(Source records)

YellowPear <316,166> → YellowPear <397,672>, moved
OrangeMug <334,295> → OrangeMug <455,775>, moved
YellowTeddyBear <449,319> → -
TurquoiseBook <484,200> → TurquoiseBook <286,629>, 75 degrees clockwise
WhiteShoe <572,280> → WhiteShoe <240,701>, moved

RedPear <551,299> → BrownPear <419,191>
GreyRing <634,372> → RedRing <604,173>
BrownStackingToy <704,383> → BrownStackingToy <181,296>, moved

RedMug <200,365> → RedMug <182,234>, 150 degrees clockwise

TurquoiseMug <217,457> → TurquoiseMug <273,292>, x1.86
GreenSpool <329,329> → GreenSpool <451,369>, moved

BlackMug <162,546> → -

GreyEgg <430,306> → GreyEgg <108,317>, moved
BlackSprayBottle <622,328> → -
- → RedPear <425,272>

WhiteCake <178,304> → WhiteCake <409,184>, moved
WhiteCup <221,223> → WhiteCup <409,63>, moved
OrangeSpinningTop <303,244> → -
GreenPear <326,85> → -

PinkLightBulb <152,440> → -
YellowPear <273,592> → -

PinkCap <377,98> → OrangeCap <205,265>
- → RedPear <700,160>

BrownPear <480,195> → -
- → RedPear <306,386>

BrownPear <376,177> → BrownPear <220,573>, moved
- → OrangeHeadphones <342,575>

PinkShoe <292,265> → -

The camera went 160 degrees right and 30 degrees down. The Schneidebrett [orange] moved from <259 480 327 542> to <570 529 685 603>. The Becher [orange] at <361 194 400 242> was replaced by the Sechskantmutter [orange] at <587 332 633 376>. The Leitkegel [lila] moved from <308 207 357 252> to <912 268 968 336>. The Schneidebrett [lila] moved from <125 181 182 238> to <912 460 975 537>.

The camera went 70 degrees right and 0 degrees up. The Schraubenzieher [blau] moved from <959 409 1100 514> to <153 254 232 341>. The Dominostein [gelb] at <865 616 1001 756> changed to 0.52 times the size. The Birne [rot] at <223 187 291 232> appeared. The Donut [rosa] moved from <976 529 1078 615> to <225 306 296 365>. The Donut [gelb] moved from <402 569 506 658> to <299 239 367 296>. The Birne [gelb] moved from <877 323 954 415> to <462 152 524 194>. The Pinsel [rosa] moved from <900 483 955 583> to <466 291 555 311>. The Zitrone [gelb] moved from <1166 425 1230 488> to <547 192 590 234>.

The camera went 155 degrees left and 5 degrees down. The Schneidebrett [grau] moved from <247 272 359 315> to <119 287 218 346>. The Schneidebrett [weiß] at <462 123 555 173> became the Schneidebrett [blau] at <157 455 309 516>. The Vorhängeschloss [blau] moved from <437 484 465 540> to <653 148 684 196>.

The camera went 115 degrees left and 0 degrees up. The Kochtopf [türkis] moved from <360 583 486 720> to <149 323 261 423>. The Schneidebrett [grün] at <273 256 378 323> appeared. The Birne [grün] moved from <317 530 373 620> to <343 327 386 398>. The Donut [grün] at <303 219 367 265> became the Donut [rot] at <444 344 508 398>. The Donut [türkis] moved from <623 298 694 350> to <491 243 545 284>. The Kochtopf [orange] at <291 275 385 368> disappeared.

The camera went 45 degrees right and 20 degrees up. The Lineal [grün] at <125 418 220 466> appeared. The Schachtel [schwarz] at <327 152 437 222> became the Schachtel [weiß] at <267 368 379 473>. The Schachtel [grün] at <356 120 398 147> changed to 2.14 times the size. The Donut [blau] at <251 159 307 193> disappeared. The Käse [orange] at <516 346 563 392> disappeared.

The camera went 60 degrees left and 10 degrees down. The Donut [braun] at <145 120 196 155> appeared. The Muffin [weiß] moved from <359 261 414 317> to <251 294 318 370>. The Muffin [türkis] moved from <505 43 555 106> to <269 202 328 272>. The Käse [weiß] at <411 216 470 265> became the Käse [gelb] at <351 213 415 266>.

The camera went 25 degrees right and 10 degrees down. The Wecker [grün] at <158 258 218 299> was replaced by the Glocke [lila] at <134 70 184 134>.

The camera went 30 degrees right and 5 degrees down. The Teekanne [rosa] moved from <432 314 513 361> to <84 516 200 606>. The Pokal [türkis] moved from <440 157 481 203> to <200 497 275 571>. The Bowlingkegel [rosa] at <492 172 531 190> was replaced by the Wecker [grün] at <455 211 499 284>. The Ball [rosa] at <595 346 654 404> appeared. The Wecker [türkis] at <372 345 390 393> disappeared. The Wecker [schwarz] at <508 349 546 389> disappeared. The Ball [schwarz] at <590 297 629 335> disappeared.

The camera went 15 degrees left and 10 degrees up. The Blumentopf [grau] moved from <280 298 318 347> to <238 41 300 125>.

◆ **About this exercise**:
Your answer should be the data above, retyped in full and unaltered.

◆ **Expected output**:
YellowPear <316,166> → YellowPear <397,672>, moved
OrangeMug <334,295> → OrangeMug <455,775>, moved
YellowTeddyBear <449,319> → -
TurquoiseBook <484,200> → TurquoiseBook <286,629>, 75 degrees clockwise
WhiteShoe <572,280> → WhiteShoe <240,701>, moved

RedPear <551,299> → BrownPear <419,191>
GreyRing <634,372> → RedRing <604,173>
BrownStackingToy <704,383> → BrownStackingToy <181,296>, moved

RedMug <200,365> → RedMug <182,234>, 150 degrees clockwise

TurquoiseMug <217,457> → TurquoiseMug <273,292>, x1.86
GreenSpool <329,329> → GreenSpool <451,369>, moved

BlackMug <162,546> → -

GreyEgg <430,306> → GreyEgg <108,317>, moved
BlackSprayBottle <622,328> → -
- → RedPear <425,272>

WhiteCake <178,304> → WhiteCake <409,184>, moved
WhiteCup <221,223> → WhiteCup <409,63>, moved
OrangeSpinningTop <303,244> → -
GreenPear <326,85> → -

PinkLightBulb <152,440> → -
YellowPear <273,592> → -

PinkCap <377,98> → OrangeCap <205,265>
- → RedPear <700,160>

BrownPear <480,195> → -
- → RedPear <306,386>

BrownPear <376,177> → BrownPear <220,573>, moved
- → OrangeHeadphones <342,575>

PinkShoe <292,265> → -

The camera went 160 degrees right and 30 degrees down. The Schneidebrett [orange] moved from <259 480 327 542> to <570 529 685 603>. The Becher [orange] at <361 194 400 242> was replaced by the Sechskantmutter [orange] at <587 332 633 376>. The Leitkegel [lila] moved from <308 207 357 252> to <912 268 968 336>. The Schneidebrett [lila] moved from <125 181 182 238> to <912 460 975 537>.

The camera went 70 degrees right and 0 degrees up. The Schraubenzieher [blau] moved from <959 409 1100 514> to <153 254 232 341>. The Dominostein [gelb] at <865 616 1001 756> changed to 0.52 times the size. The Birne [rot] at <223 187 291 232> appeared. The Donut [rosa] moved from <976 529 1078 615> to <225 306 296 365>. The Donut [gelb] moved from <402 569 506 658> to <299 239 367 296>. The Birne [gelb] moved from <877 323 954 415> to <462 152 524 194>. The Pinsel [rosa] moved from <900 483 955 583> to <466 291 555 311>. The Zitrone [gelb] moved from <1166 425 1230 488> to <547 192 590 234>.

The camera went 155 degrees left and 5 degrees down. The Schneidebrett [grau] moved from <247 272 359 315> to <119 287 218 346>. The Schneidebrett [weiß] at <462 123 555 173> became the Schneidebrett [blau] at <157 455 309 516>. The Vorhängeschloss [blau] moved from <437 484 465 540> to <653 148 684 196>.

The camera went 115 degrees left and 0 degrees up. The Kochtopf [türkis] moved from <360 583 486 720> to <149 323 261 423>. The Schneidebrett [grün] at <273 256 378 323> appeared. The Birne [grün] moved from <317 530 373 620> to <343 327 386 398>. The Donut [grün] at <303 219 367 265> became the Donut [rot] at <444 344 508 398>. The Donut [türkis] moved from <623 298 694 350> to <491 243 545 284>. The Kochtopf [orange] at <291 275 385 368> disappeared.

The camera went 45 degrees right and 20 degrees up. The Lineal [grün] at <125 418 220 466> appeared. The Schachtel [schwarz] at <327 152 437 222> became the Schachtel [weiß] at <267 368 379 473>. The Schachtel [grün] at <356 120 398 147> changed to 2.14 times the size. The Donut [blau] at <251 159 307 193> disappeared. The Käse [orange] at <516 346 563 392> disappeared.

The camera went 60 degrees left and 10 degrees down. The Donut [braun] at <145 120 196 155> appeared. The Muffin [weiß] moved from <359 261 414 317> to <251 294 318 370>. The Muffin [türkis] moved from <505 43 555 106> to <269 202 328 272>. The Käse [weiß] at <411 216 470 265> became the Käse [gelb] at <351 213 415 266>.

The camera went 25 degrees right and 10 degrees down. The Wecker [grün] at <158 258 218 299> was replaced by the Glocke [lila] at <134 70 184 134>.

The camera went 30 degrees right and 5 degrees down. The Teekanne [rosa] moved from <432 314 513 361> to <84 516 200 606>. The Pokal [türkis] moved from <440 157 481 203> to <200 497 275 571>. The Bowlingkegel [rosa] at <492 172 531 190> was replaced by the Wecker [grün] at <455 211 499 284>. The Ball [rosa] at <595 346 654 404> appeared. The Wecker [türkis] at <372 345 390 393> disappeared. The Wecker [schwarz] at <508 349 546 389> disappeared. The Ball [schwarz] at <590 297 629 335> disappeared.

The camera went 15 degrees left and 10 degrees up. The Blumentopf [grau] moved from <280 298 318 347> to <238 41 300 125>.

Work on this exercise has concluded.